[Start of Attachment]
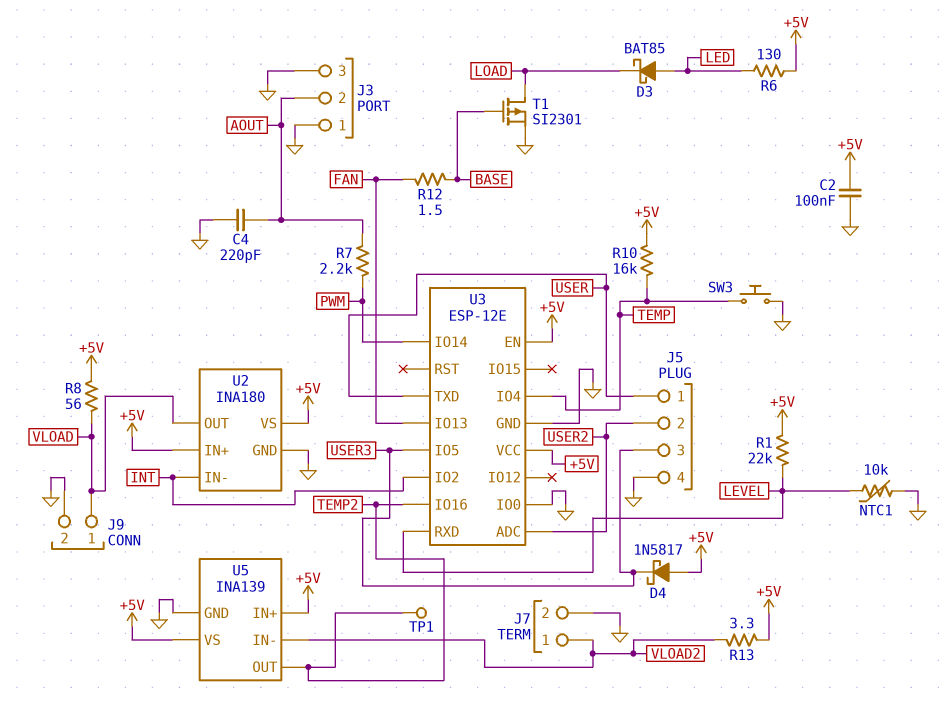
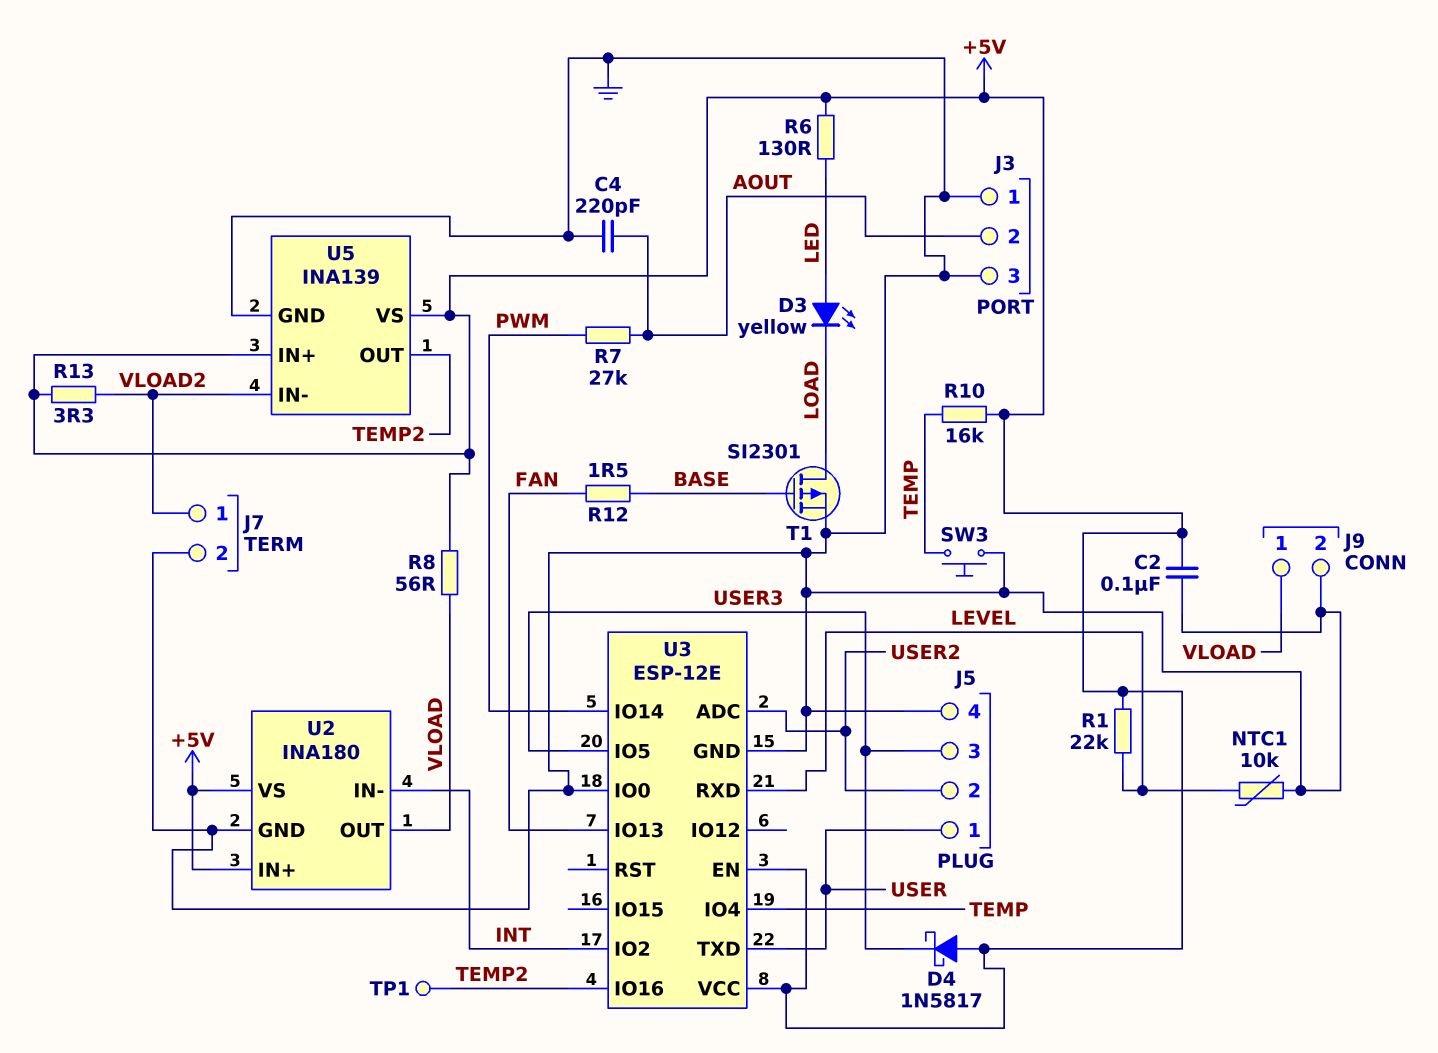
D3: schottky BAT85 (A LED, K LOAD) -> LED yellow (A LED, K LOAD)
R7: 2.2k (AOUT, PWM) -> 27k (AOUT, PWM)

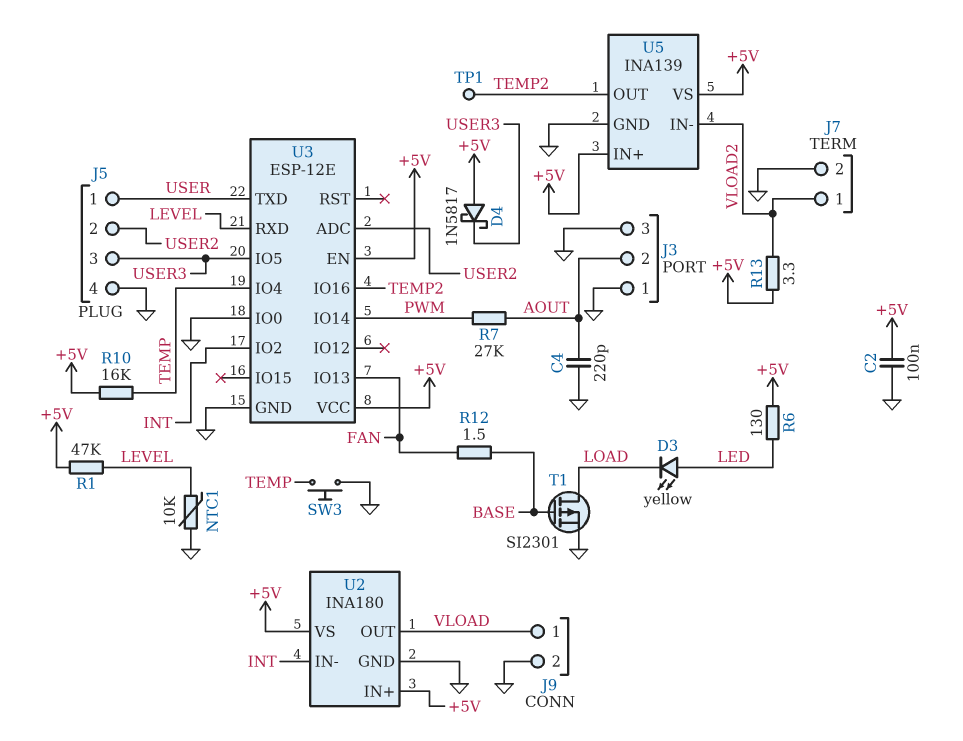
R1: 22k (+5V, LEVEL) -> 47k (+5V, LEVEL)
R8: 56 (+5V, VLOAD) -> none

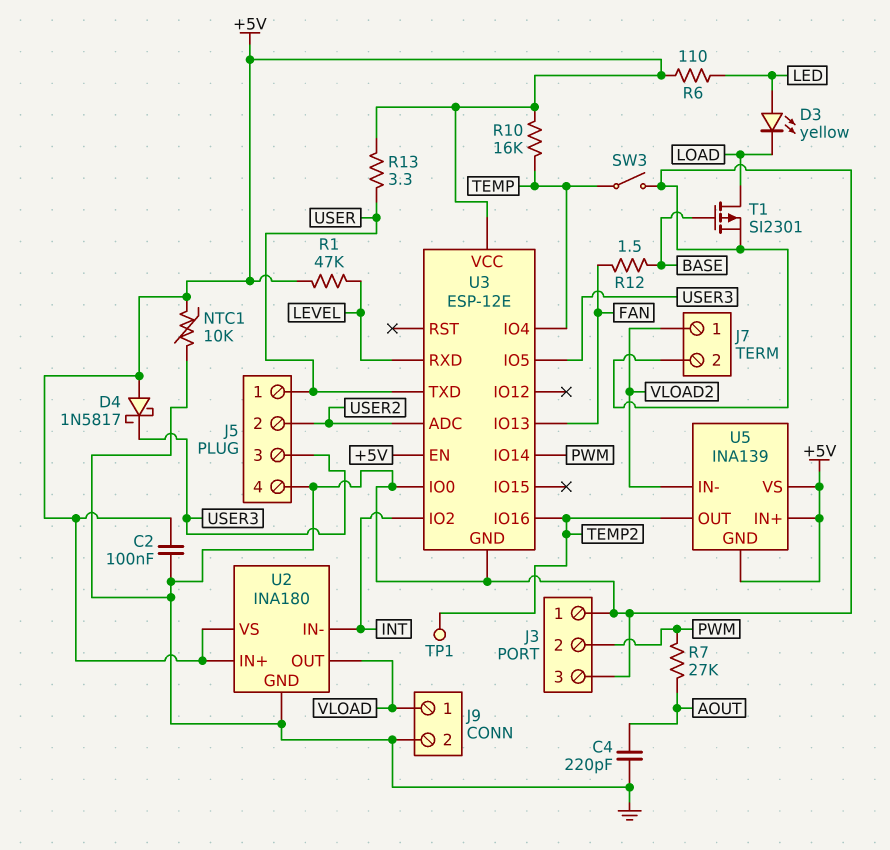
J3 pin 2: AOUT -> PWM
NTC1: 10k (GND, LEVEL) -> 10k (+5V, GND)
R6: 130 (+5V, LED) -> 110 (+5V, LED)
R13: 3.3 (+5V, VLOAD2) -> 3.3 (+5V, USER)
SW3: button (GND, TEMP) -> switch (GND, TEMP)
U5 pin GND: GND -> +5V

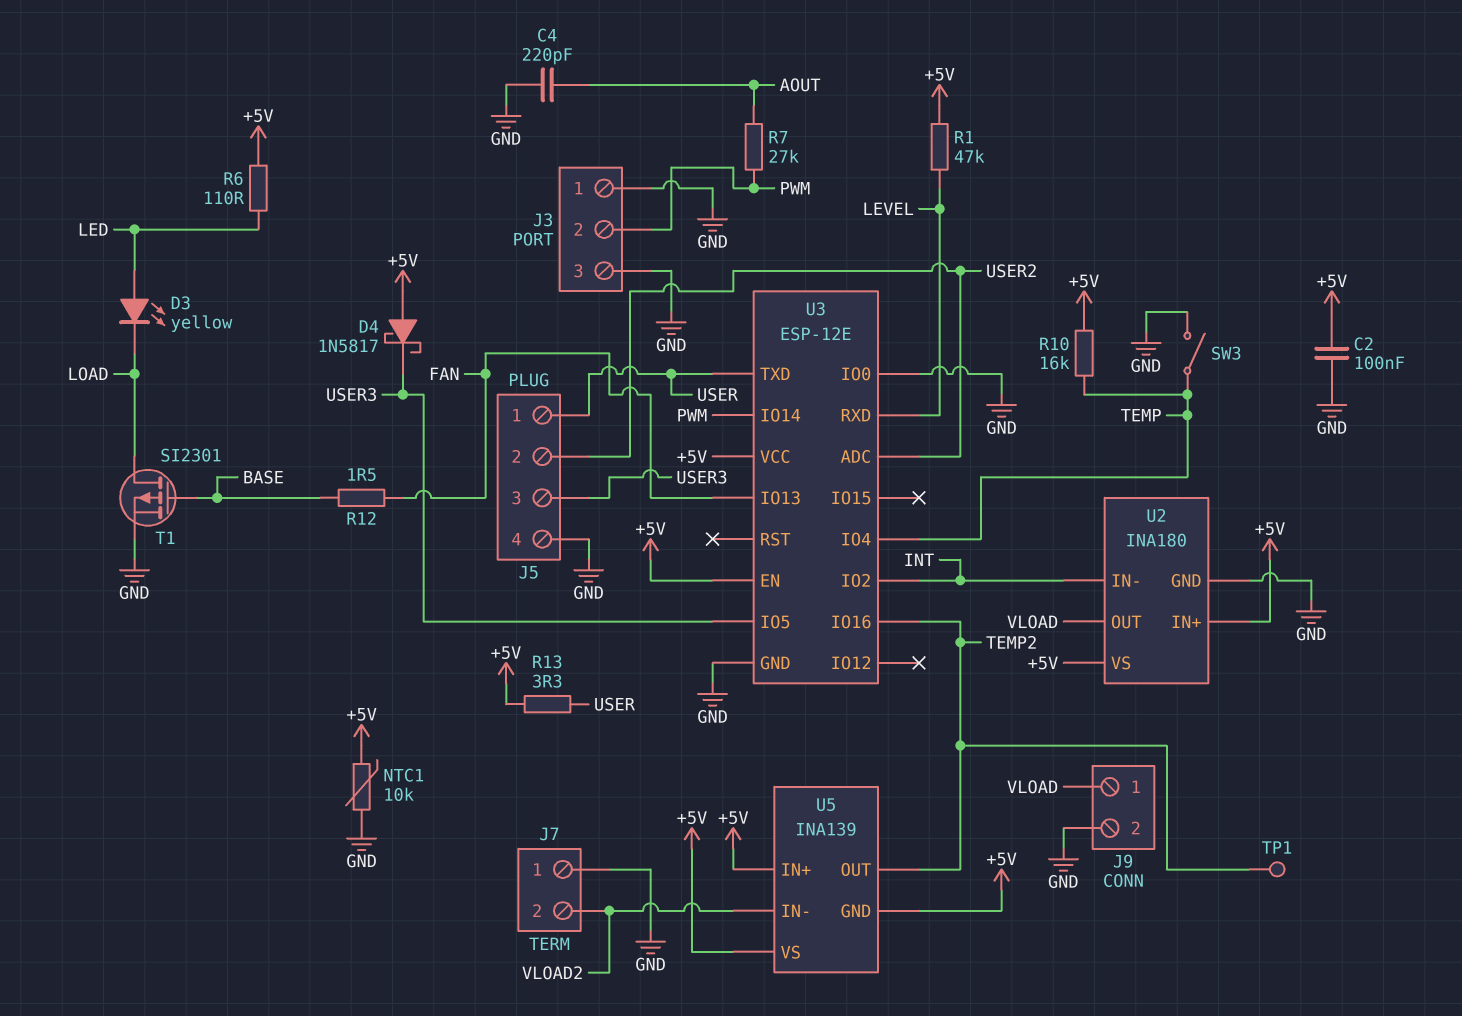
J7 pin 1: VLOAD2 -> GND
J7 pin 2: GND -> VLOAD2

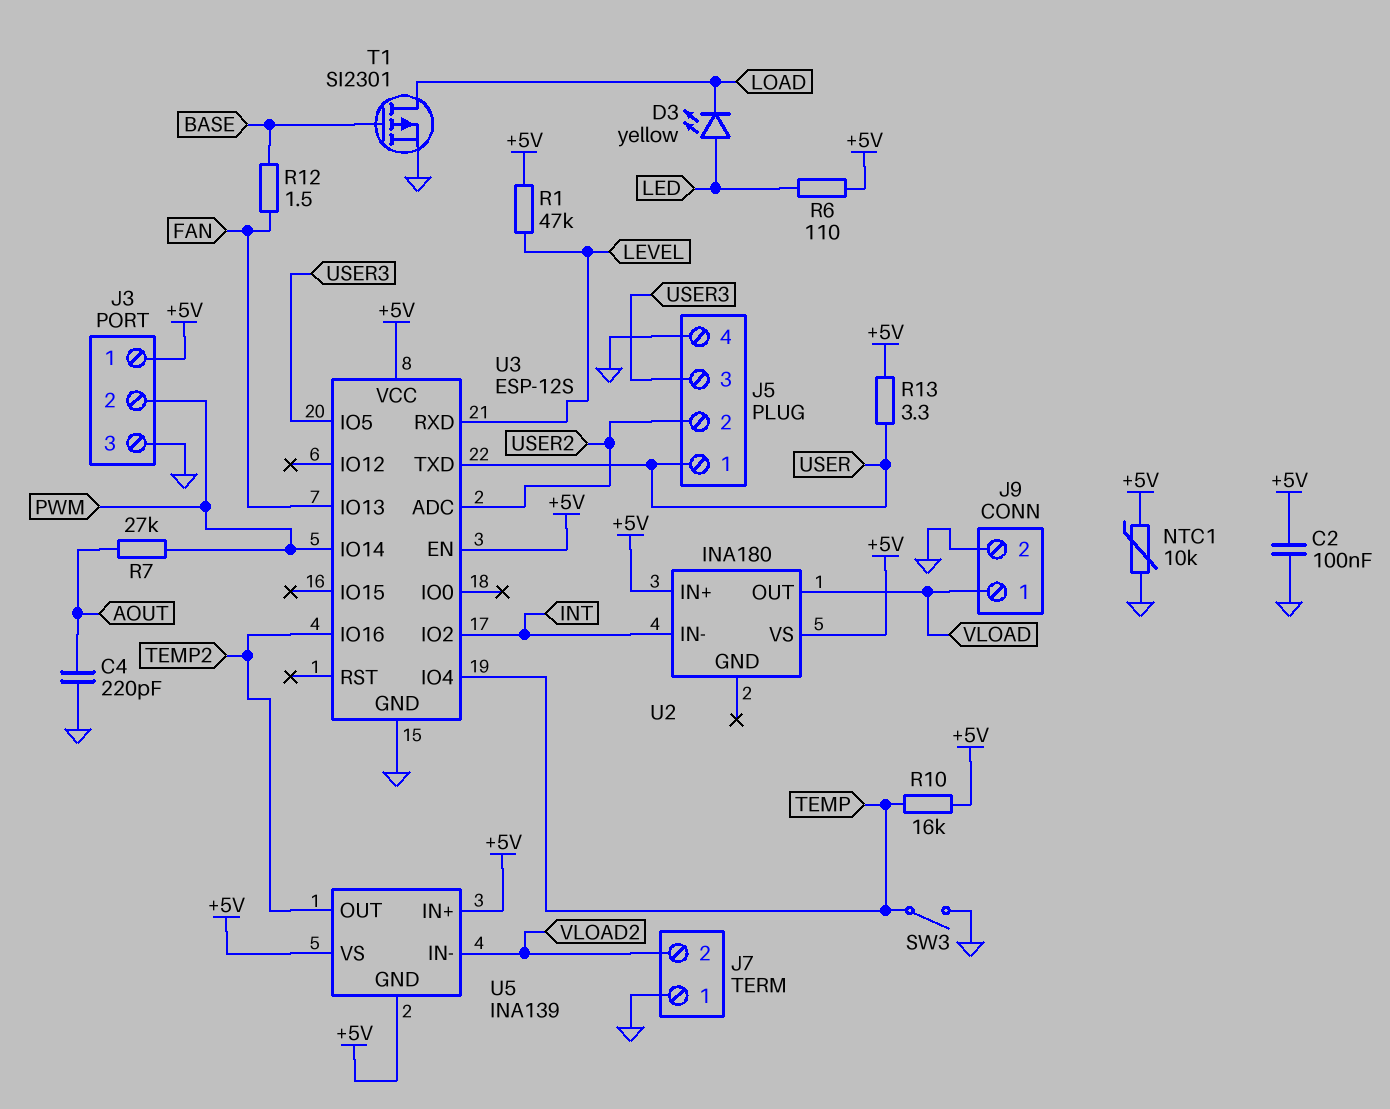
D4: schottky 1N5817 (A +5V, K USER3) -> none
J3 pin 1: GND -> +5V
TP1: test point (TEMP2) -> none
U2 pin GND: GND -> none
U3: ESP-12E -> ESP-12S
U3 pin IO0: GND -> none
[End of Attachment]
> **What is being asked**
Write out exactly the lines beginning with the line that holds "J7 pin 2: GND -> VLOAD2" and ending with the final line of the data, both ends included, without the pictures.

> **Your solution**
J7 pin 2: GND -> VLOAD2

D4: schottky 1N5817 (A +5V, K USER3) -> none
J3 pin 1: GND -> +5V
TP1: test point (TEMP2) -> none
U2 pin GND: GND -> none
U3: ESP-12E -> ESP-12S
U3 pin IO0: GND -> none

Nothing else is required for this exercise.